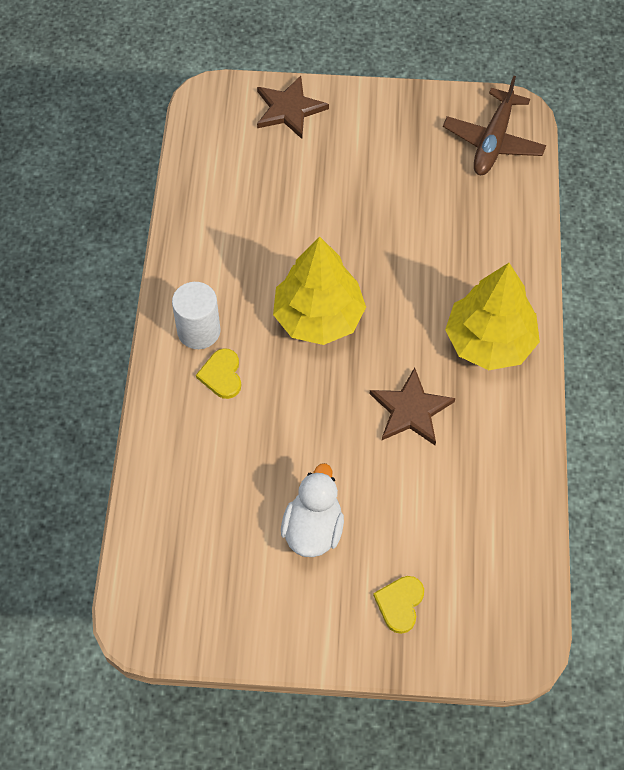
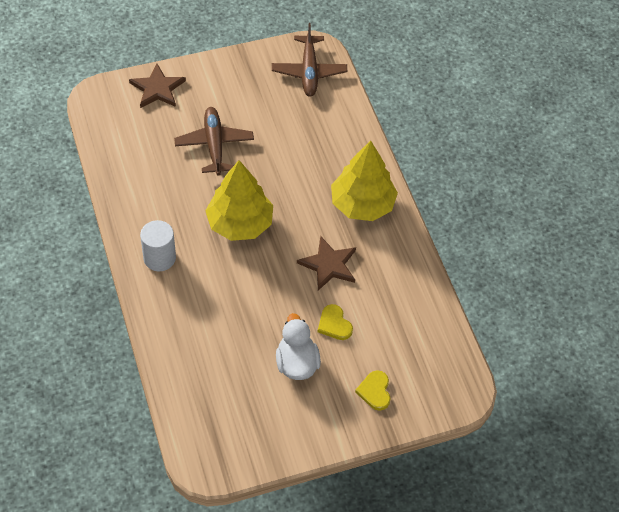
camera: 25 degrees left, 5 degrees down
(222, 375) = (189, 282): yellow heart -> yellow heart (334, 324)
(329, 203) = (214, 145): none -> brown plane

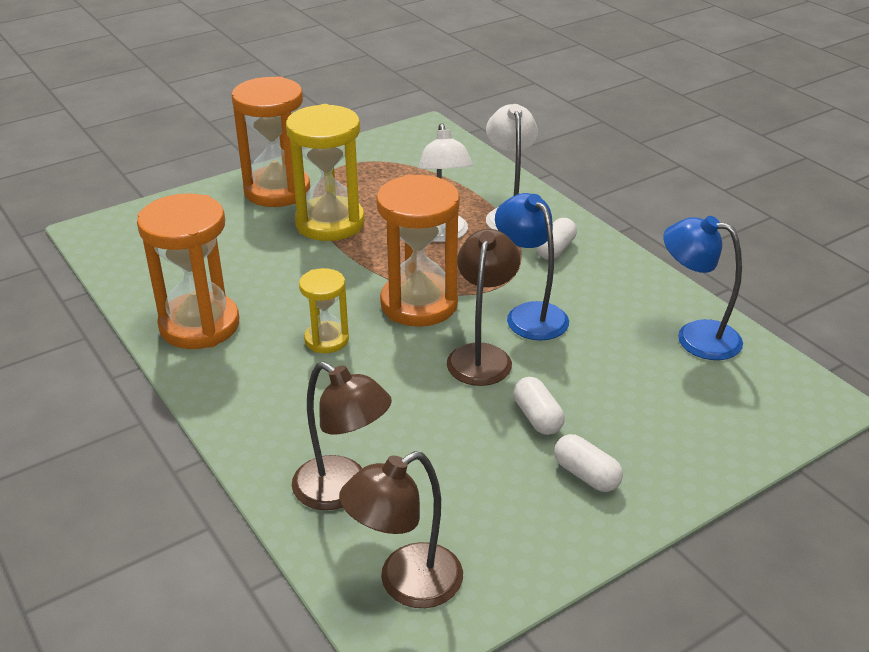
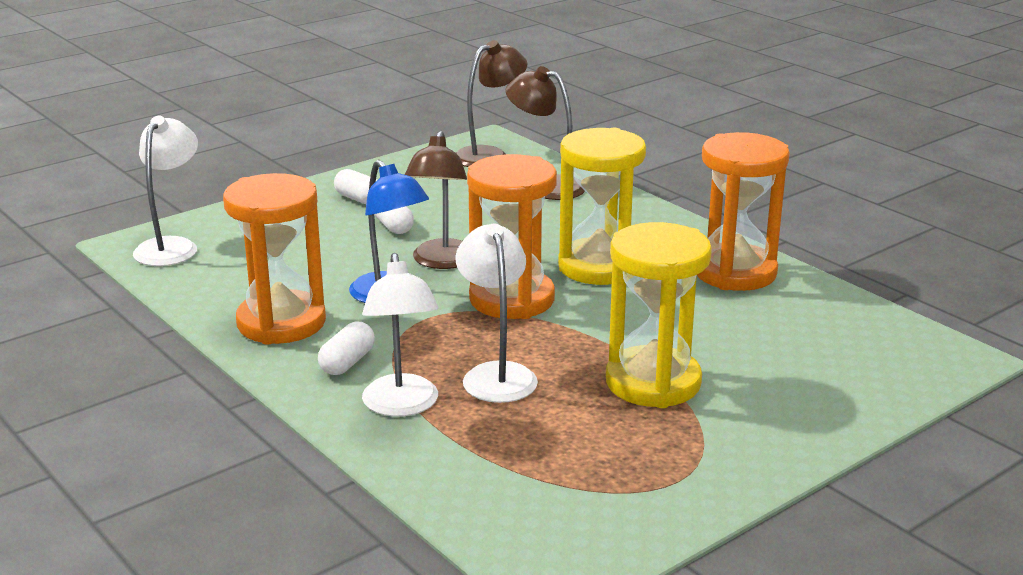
camera: 175 degrees right, 10 degrees down
(277, 191) = (756, 427): orange hourglass -> orange hourglass (281, 323)
(326, 340) = (599, 267): yellow hourglass -> yellow hourglass, size x1.83
(695, 336) = (219, 284): blue lamp -> none
(776, 395) = (171, 246): none -> white lamp

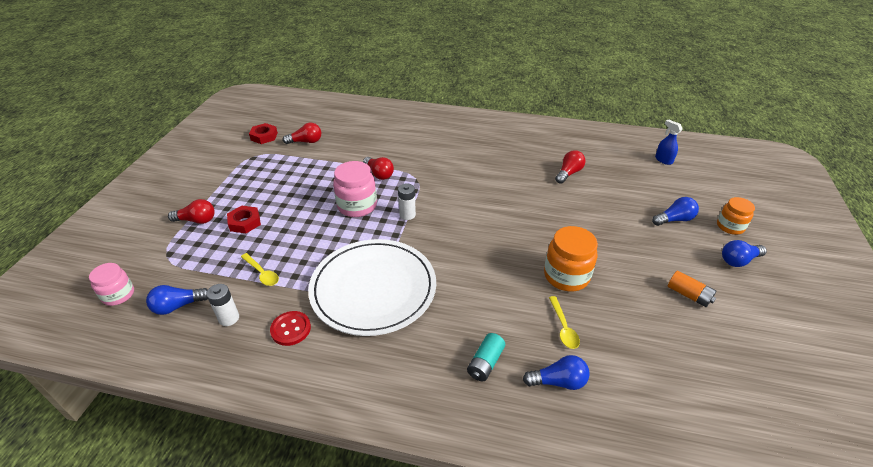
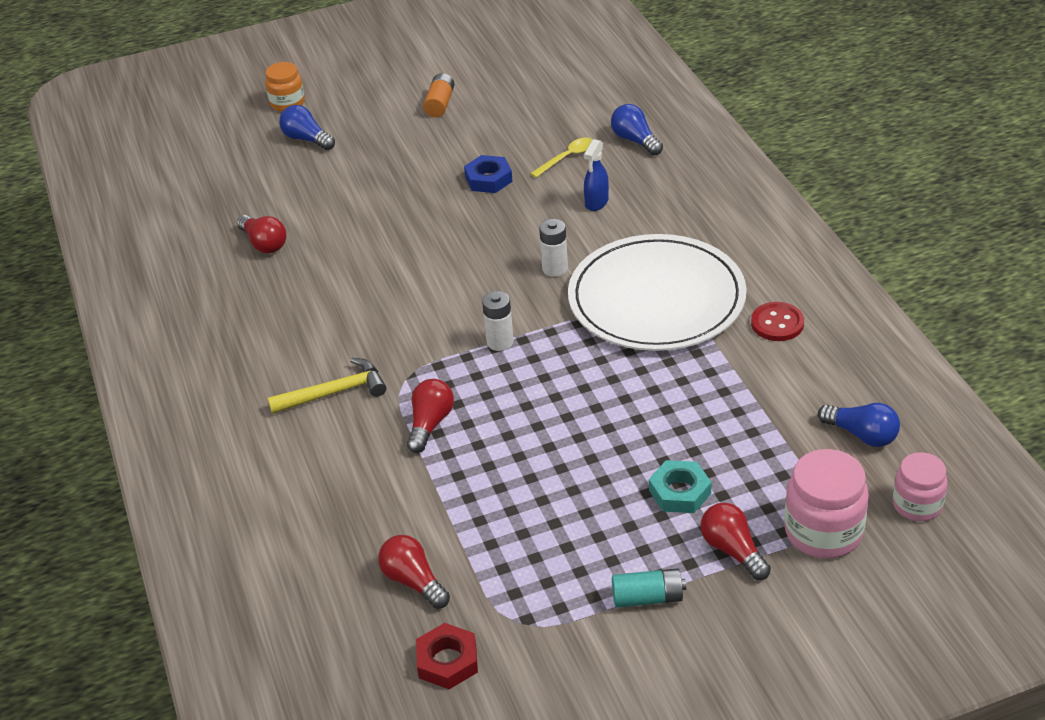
camera: 120 degrees left, 0 degrees up
(229, 318) = (823, 379): white battery -> white battery (555, 268)
(245, 222) = (679, 492): red nut -> turquoise nut
(262, 273) = (739, 402): yellow spoon -> none
(357, 206) = (529, 400): pink jar -> pink jar (823, 532)
(430, 158) = (334, 393): none -> yellow hammer
(485, 363) = (663, 184): turquoise battery -> turquoise battery (648, 598)
(566, 276) = (488, 179): orange jar -> blue nut
(568, 173) = (264, 244): red light bulb -> red light bulb turned 135 degrees counterclockwise
(663, 160) = (158, 178): blue spray bottle -> blue spray bottle (596, 202)
(738, 260) = (350, 88): blue light bulb -> none

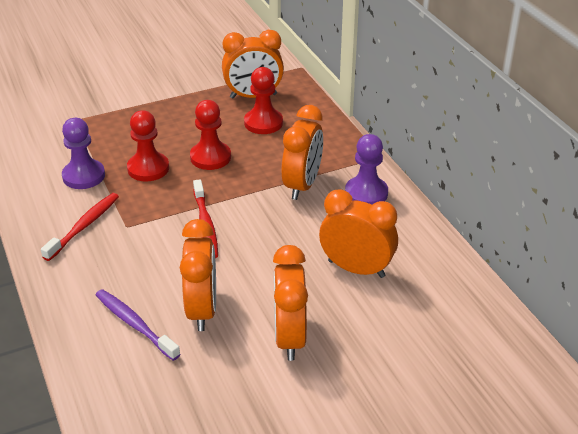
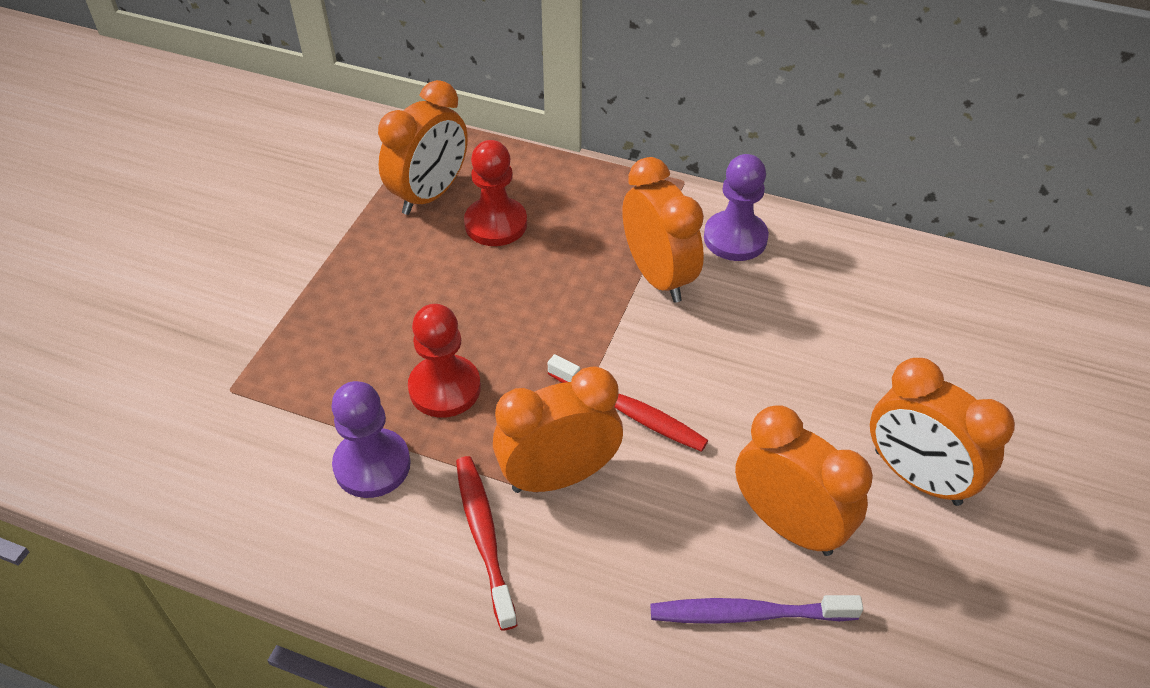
camera: 45 degrees left, 10 degrees up
(210, 157) = (500, 315): red pawn -> none
(356, 269) = (856, 338): orange clock -> orange clock (558, 476)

------------------------------------------------------------

Lines in the listing above that contain the word "blue" must be copied; leave out the rest.

(695, 336) = (219, 284): blue lamp -> none
(566, 276) = (488, 179): orange jar -> blue nut
(663, 160) = (158, 178): blue spray bottle -> blue spray bottle (596, 202)
(738, 260) = (350, 88): blue light bulb -> none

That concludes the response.